»»
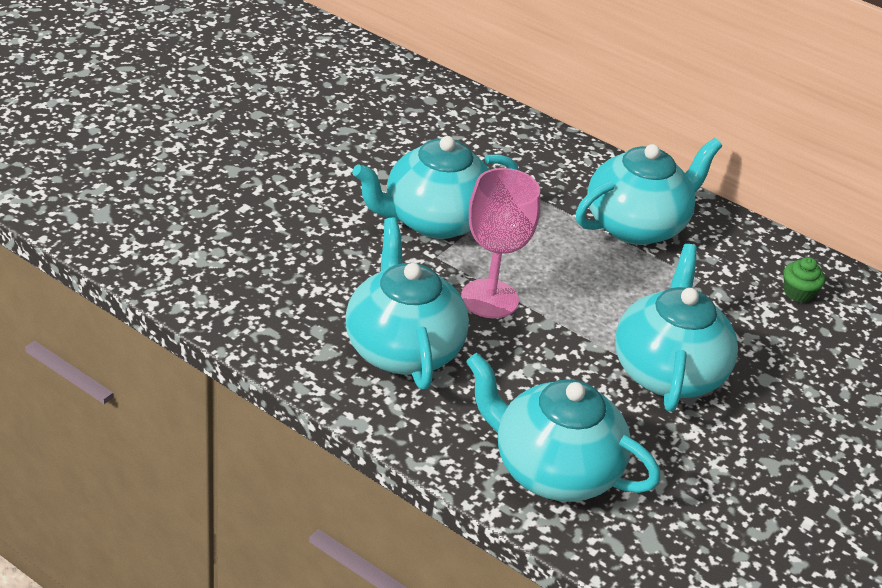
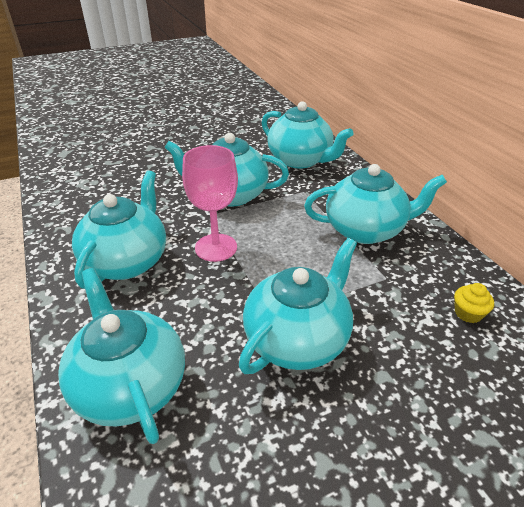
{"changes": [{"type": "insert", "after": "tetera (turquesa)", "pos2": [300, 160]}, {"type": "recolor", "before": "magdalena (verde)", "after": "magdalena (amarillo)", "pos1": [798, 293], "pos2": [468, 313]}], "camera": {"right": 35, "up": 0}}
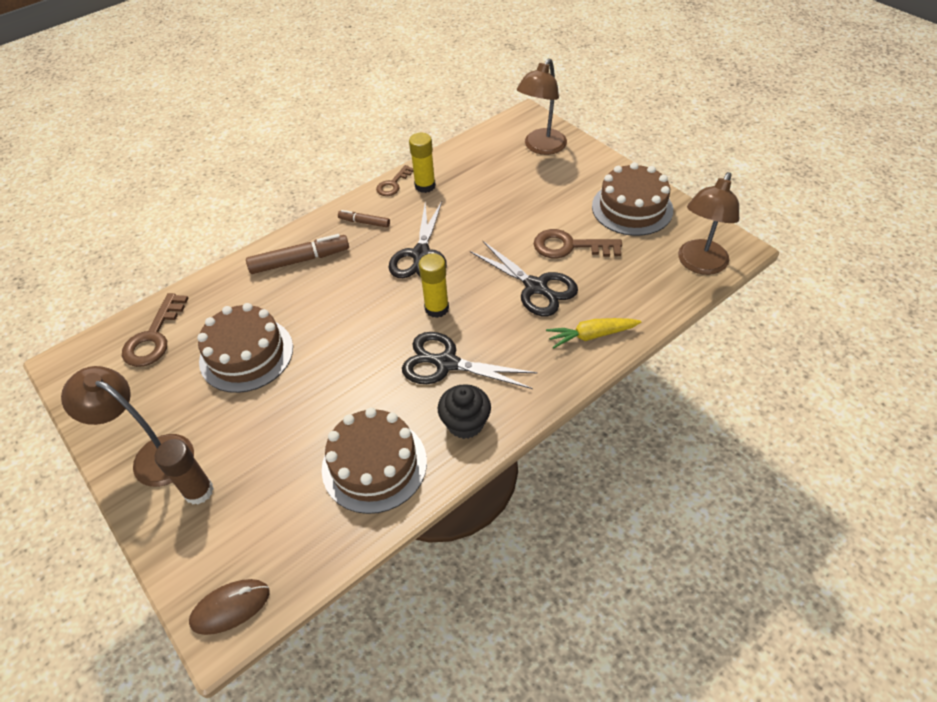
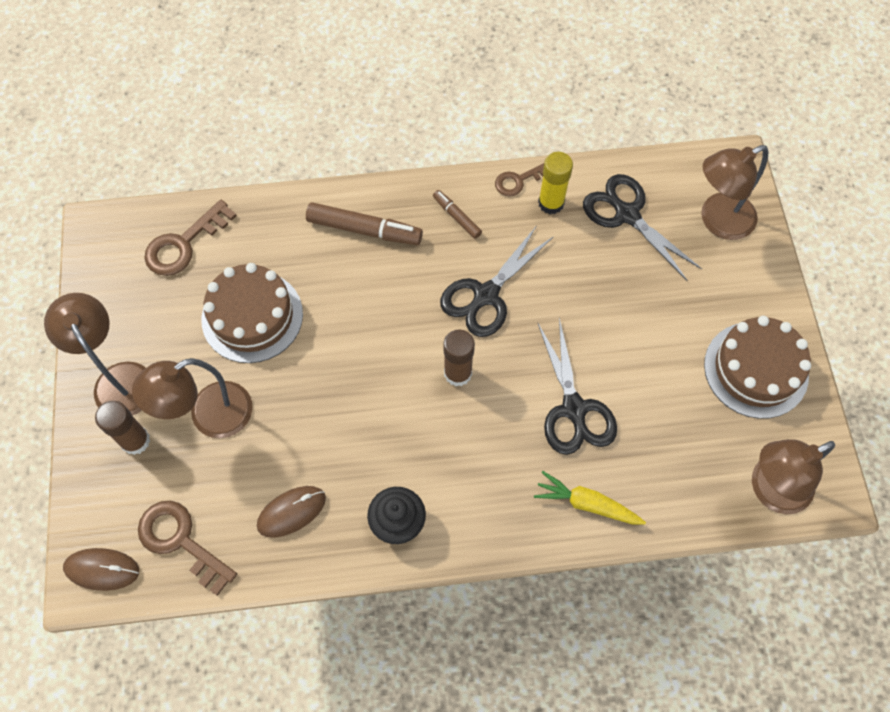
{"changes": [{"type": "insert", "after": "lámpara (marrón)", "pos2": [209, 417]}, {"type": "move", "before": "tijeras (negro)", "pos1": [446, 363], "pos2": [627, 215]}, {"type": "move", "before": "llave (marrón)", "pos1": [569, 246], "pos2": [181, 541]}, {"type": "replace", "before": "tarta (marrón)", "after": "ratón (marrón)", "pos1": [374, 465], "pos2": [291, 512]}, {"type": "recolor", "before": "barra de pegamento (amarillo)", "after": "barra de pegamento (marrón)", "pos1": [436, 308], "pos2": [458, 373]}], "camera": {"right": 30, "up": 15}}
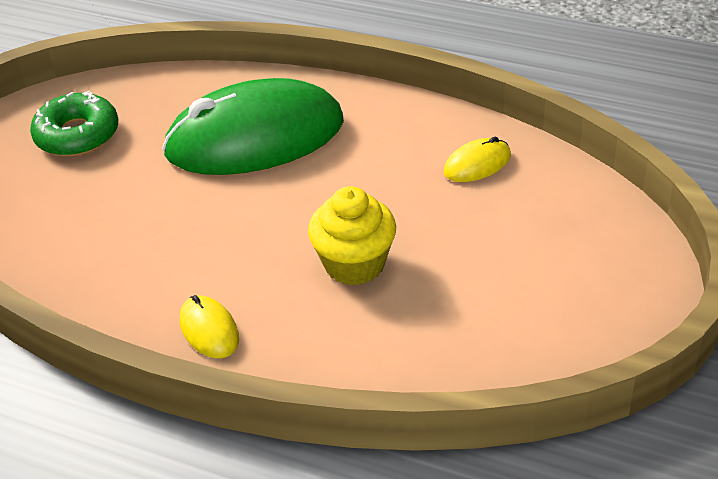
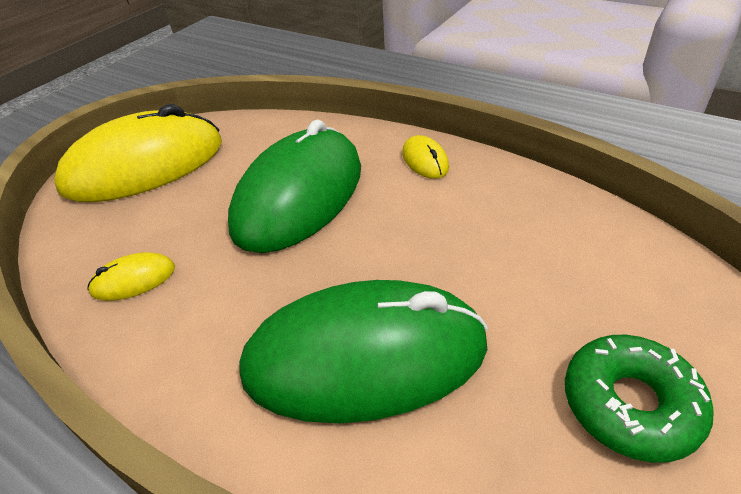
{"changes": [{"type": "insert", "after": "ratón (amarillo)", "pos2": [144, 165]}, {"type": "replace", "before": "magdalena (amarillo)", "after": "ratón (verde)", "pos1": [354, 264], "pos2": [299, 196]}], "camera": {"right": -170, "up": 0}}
««
TO DO: Would you reproduce the lines above exactly, without carrying over the pictures?

SOLUTION FOR THIS EXERCISE:
{"changes": [{"type": "insert", "after": "tetera (turquesa)", "pos2": [300, 160]}, {"type": "recolor", "before": "magdalena (verde)", "after": "magdalena (amarillo)", "pos1": [798, 293], "pos2": [468, 313]}], "camera": {"right": 35, "up": 0}}
{"changes": [{"type": "insert", "after": "lámpara (marrón)", "pos2": [209, 417]}, {"type": "move", "before": "tijeras (negro)", "pos1": [446, 363], "pos2": [627, 215]}, {"type": "move", "before": "llave (marrón)", "pos1": [569, 246], "pos2": [181, 541]}, {"type": "replace", "before": "tarta (marrón)", "after": "ratón (marrón)", "pos1": [374, 465], "pos2": [291, 512]}, {"type": "recolor", "before": "barra de pegamento (amarillo)", "after": "barra de pegamento (marrón)", "pos1": [436, 308], "pos2": [458, 373]}], "camera": {"right": 30, "up": 15}}
{"changes": [{"type": "insert", "after": "ratón (amarillo)", "pos2": [144, 165]}, {"type": "replace", "before": "magdalena (amarillo)", "after": "ratón (verde)", "pos1": [354, 264], "pos2": [299, 196]}], "camera": {"right": -170, "up": 0}}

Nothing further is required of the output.